_Requirement_: Set the listing down again exactly, please, apart from its pictures.

*** Information supplied Section Begins ***

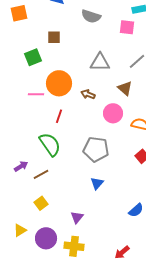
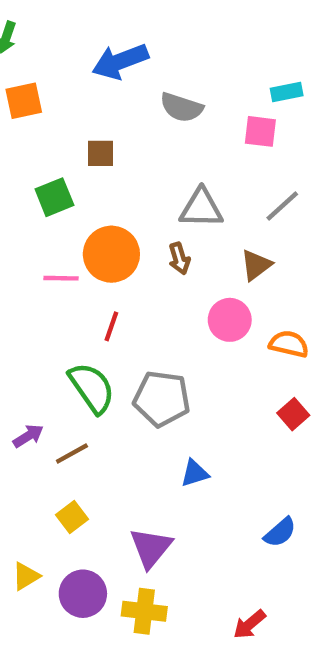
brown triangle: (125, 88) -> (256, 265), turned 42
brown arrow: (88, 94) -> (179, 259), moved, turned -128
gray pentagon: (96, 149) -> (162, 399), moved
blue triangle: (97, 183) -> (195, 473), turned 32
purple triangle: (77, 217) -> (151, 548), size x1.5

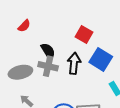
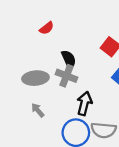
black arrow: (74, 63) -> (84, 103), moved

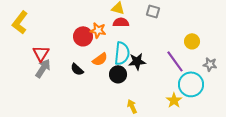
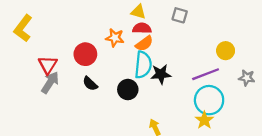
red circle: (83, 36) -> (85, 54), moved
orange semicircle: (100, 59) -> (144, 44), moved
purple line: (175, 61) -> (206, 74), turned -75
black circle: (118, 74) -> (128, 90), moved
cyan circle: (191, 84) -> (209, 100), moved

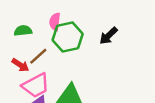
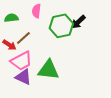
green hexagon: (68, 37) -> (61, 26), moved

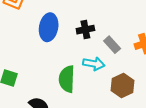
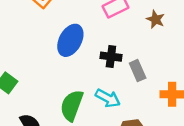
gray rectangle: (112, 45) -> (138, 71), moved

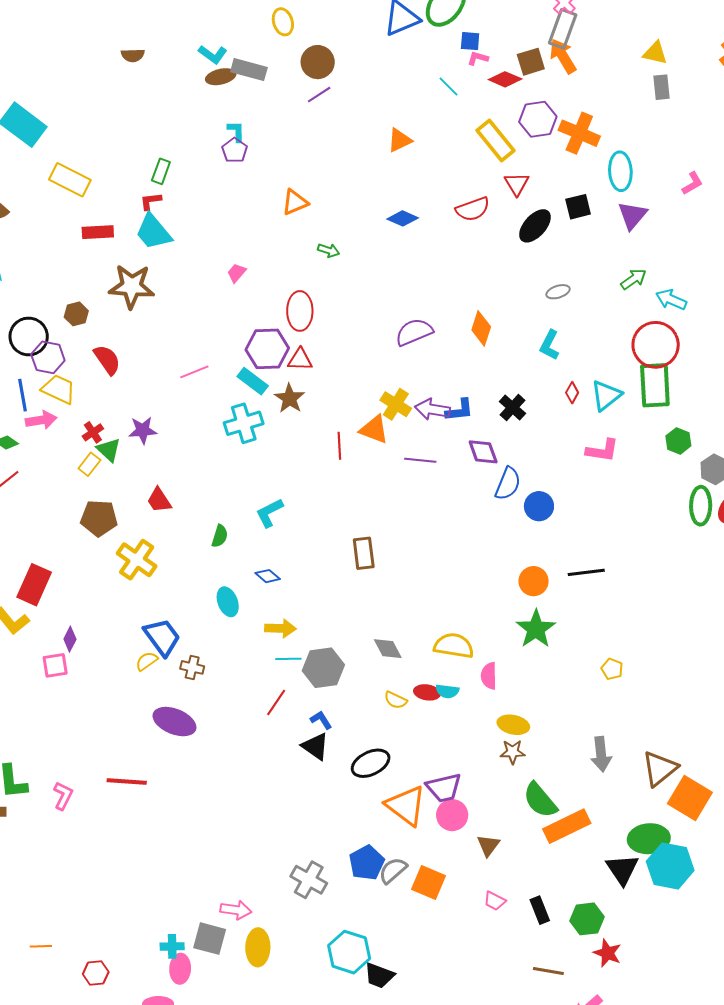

*** Information supplied Section Ends ***

_Exercise answer_:
brown triangle: (125, 88) -> (256, 265), turned 42
brown arrow: (88, 94) -> (179, 259), moved, turned -128
gray pentagon: (96, 149) -> (162, 399), moved
blue triangle: (97, 183) -> (195, 473), turned 32
purple triangle: (77, 217) -> (151, 548), size x1.5

black arrow: (74, 63) -> (84, 103), moved

red circle: (83, 36) -> (85, 54), moved
orange semicircle: (100, 59) -> (144, 44), moved
purple line: (175, 61) -> (206, 74), turned -75
black circle: (118, 74) -> (128, 90), moved
cyan circle: (191, 84) -> (209, 100), moved

green hexagon: (68, 37) -> (61, 26), moved

gray rectangle: (112, 45) -> (138, 71), moved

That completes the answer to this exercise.